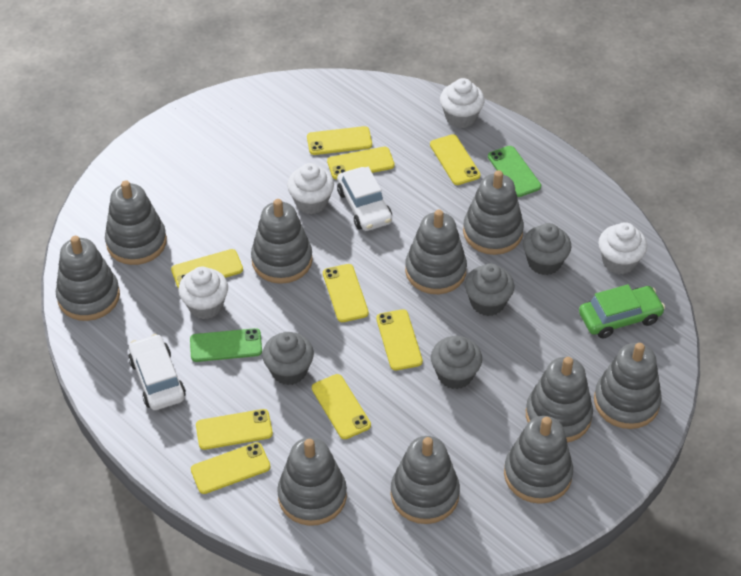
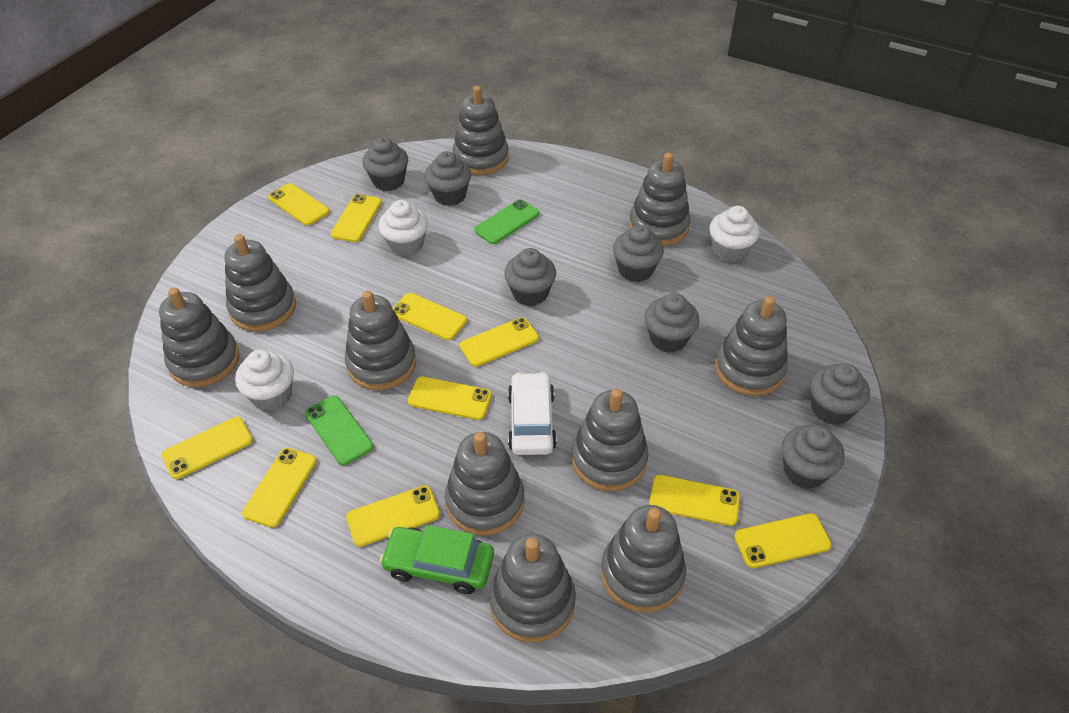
grey cupcake: 4 -> 7
white car: 2 -> 1
white cupcake: 4 -> 3
yellow phone: 9 -> 10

══════════

TASK INSTRUCTIONS. Set the pictures aside and transcribe the data above exactly.

SOLUTION FOR THIS PROBLEM.
grey cupcake: 4 -> 7
white car: 2 -> 1
white cupcake: 4 -> 3
yellow phone: 9 -> 10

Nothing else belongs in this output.